What is being asked: Reproduce every entry below exactly, minus the pictures.

::::

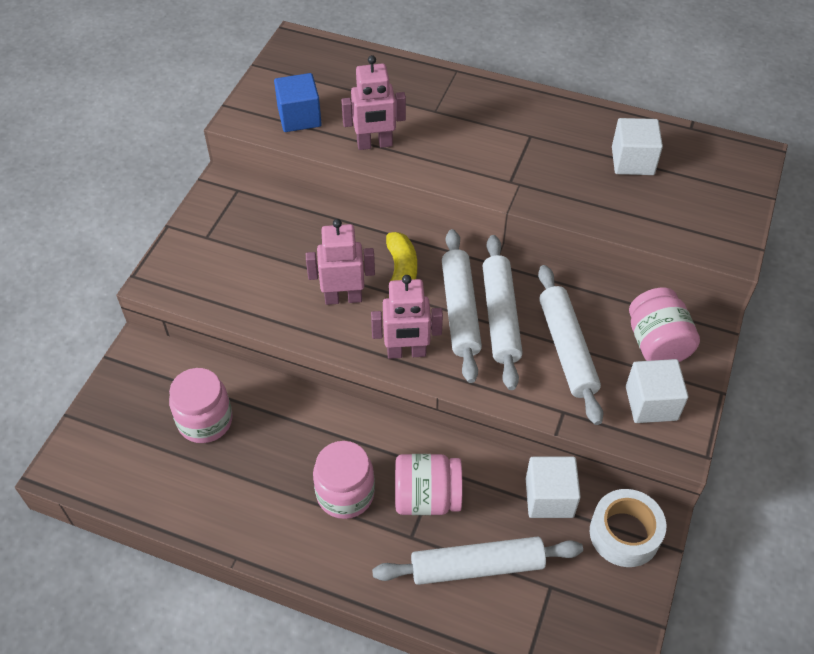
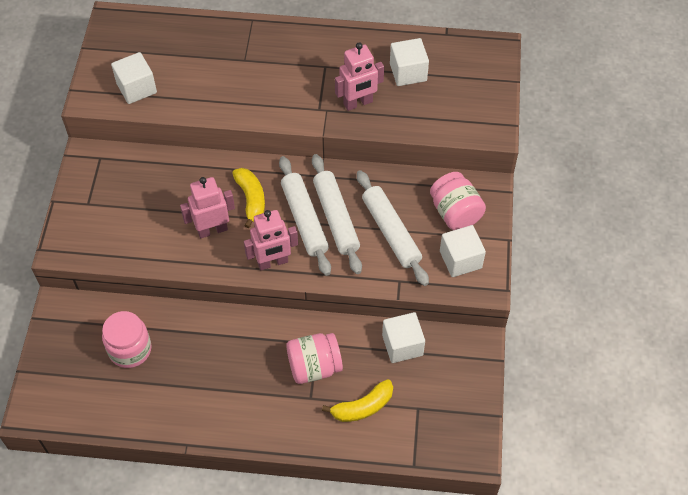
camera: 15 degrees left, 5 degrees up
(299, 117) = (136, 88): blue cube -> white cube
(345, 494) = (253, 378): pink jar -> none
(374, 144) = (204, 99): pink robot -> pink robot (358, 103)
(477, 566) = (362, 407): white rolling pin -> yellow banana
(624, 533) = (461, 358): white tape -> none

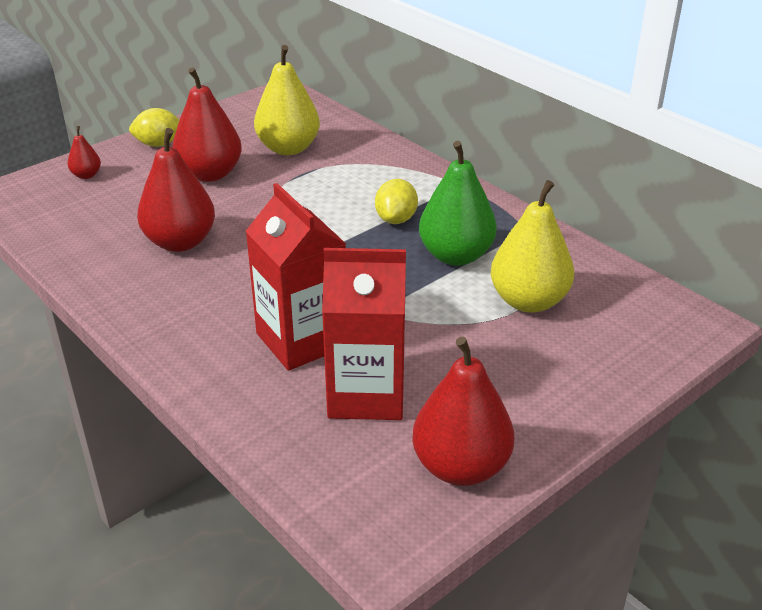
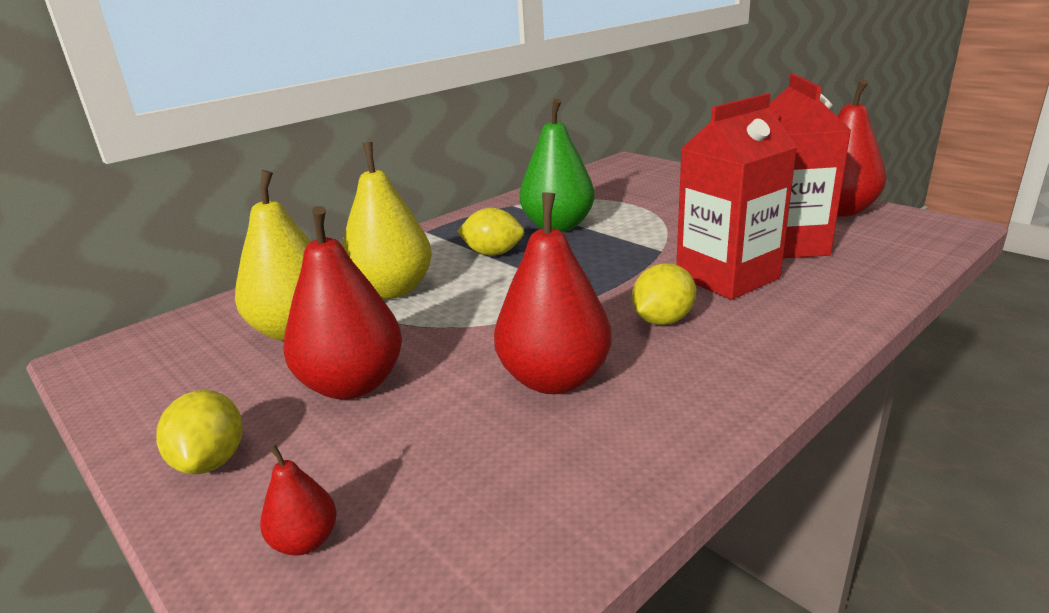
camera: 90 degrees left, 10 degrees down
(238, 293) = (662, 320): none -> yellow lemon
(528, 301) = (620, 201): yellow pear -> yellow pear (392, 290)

::::

Written response:
camera: 15 degrees left, 5 degrees up
(299, 117) = (136, 88): blue cube -> white cube
(345, 494) = (253, 378): pink jar -> none
(374, 144) = (204, 99): pink robot -> pink robot (358, 103)
(477, 566) = (362, 407): white rolling pin -> yellow banana
(624, 533) = (461, 358): white tape -> none

camera: 90 degrees left, 10 degrees down
(238, 293) = (662, 320): none -> yellow lemon
(528, 301) = (620, 201): yellow pear -> yellow pear (392, 290)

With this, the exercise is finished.